Supplied material:

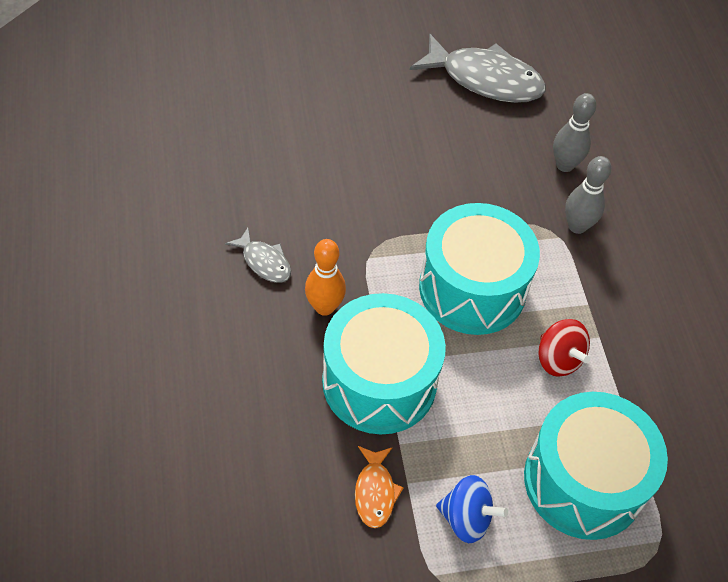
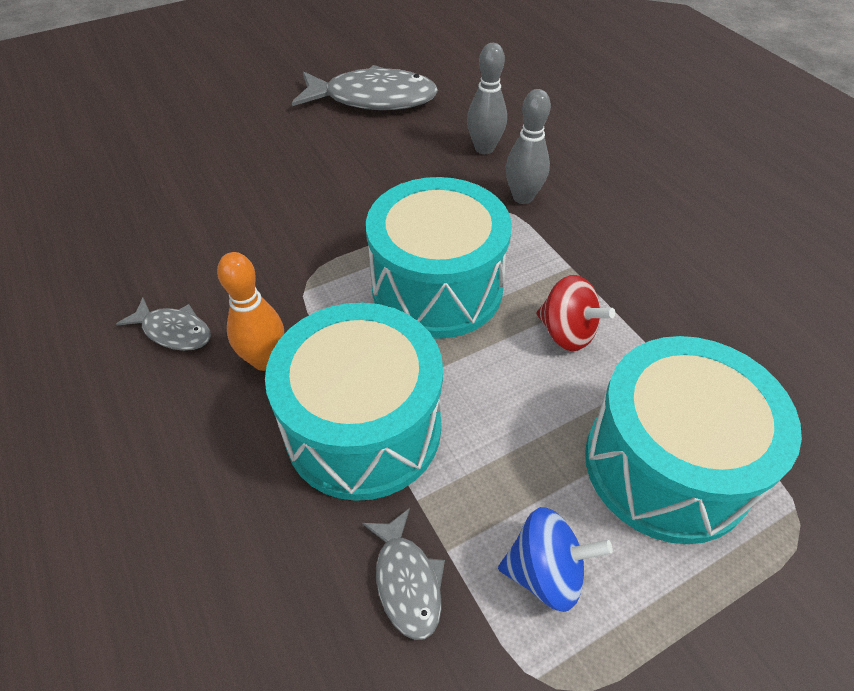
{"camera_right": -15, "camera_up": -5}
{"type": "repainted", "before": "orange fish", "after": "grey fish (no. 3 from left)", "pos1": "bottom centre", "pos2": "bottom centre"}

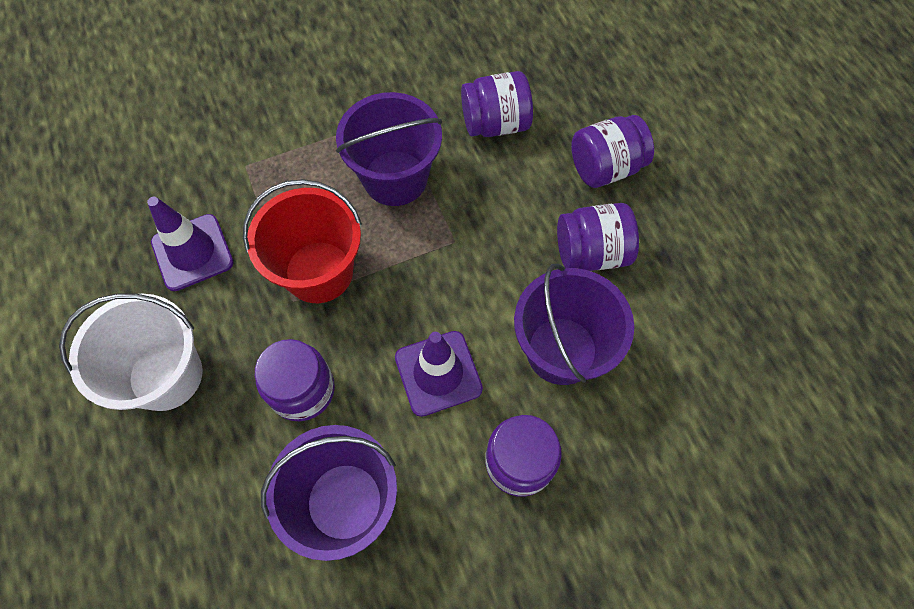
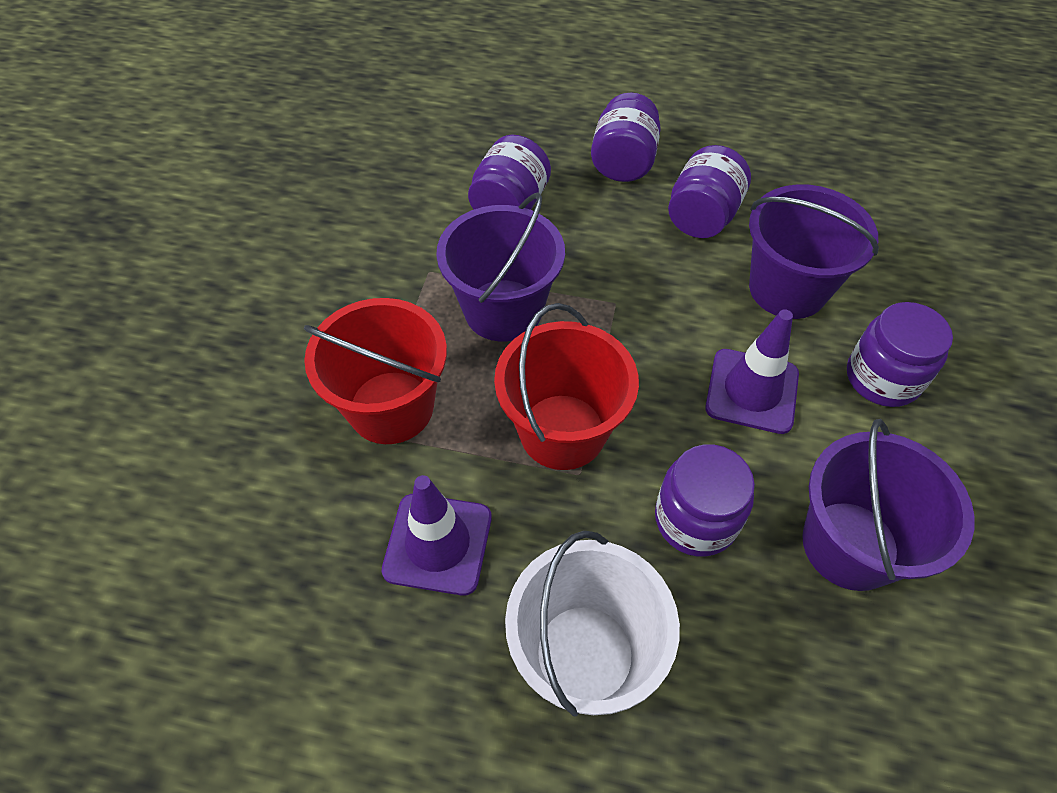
{"camera_right": -55, "camera_up": -10}
{"type": "new", "after": "red bucket (no. 1 from left)", "pos2": "centre"}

What needs to be done:
Output each line of the listing above, word for word, from the one holding "fish (no. 3" through the last line, both included; omit the pictures.

Result of the task:
{"type": "repainted", "before": "orange fish", "after": "grey fish (no. 3 from left)", "pos1": "bottom centre", "pos2": "bottom centre"}

{"camera_right": -55, "camera_up": -10}
{"type": "new", "after": "red bucket (no. 1 from left)", "pos2": "centre"}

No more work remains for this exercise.